## SET TASK
Copy every line of the records below where the word "carcinoma" occurs.

## MATERIALS PROVIDED
####

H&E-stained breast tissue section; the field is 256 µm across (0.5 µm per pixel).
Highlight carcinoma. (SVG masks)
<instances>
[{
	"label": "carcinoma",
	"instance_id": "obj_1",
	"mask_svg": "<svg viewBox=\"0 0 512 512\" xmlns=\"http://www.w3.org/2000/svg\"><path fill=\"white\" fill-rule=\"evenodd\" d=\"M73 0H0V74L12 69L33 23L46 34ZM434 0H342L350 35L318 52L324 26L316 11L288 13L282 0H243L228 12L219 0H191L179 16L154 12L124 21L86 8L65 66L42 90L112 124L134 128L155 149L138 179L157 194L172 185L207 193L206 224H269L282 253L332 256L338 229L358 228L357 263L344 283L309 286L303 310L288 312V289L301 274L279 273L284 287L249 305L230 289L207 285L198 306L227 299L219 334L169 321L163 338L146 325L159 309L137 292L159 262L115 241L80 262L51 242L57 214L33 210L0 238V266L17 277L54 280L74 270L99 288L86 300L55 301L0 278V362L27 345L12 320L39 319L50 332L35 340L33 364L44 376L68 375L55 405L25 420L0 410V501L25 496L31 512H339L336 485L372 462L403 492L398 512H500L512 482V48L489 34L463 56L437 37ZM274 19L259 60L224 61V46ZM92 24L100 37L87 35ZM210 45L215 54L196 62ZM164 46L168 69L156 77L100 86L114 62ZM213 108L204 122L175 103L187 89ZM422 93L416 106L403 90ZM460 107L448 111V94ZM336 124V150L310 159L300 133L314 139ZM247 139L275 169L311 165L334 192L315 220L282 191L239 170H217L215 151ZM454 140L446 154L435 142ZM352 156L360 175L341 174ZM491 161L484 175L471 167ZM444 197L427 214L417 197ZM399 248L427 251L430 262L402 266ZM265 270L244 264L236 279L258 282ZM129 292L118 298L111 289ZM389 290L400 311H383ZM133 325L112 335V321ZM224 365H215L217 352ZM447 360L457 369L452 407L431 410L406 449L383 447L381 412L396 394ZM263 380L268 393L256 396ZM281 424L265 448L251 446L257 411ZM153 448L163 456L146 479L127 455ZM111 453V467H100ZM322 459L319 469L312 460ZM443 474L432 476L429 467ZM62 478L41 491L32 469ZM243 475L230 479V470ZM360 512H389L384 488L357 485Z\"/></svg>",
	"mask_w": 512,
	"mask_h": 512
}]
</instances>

####

## SOLUTION
Highlight carcinoma. (SVG masks)
	"label": "carcinoma",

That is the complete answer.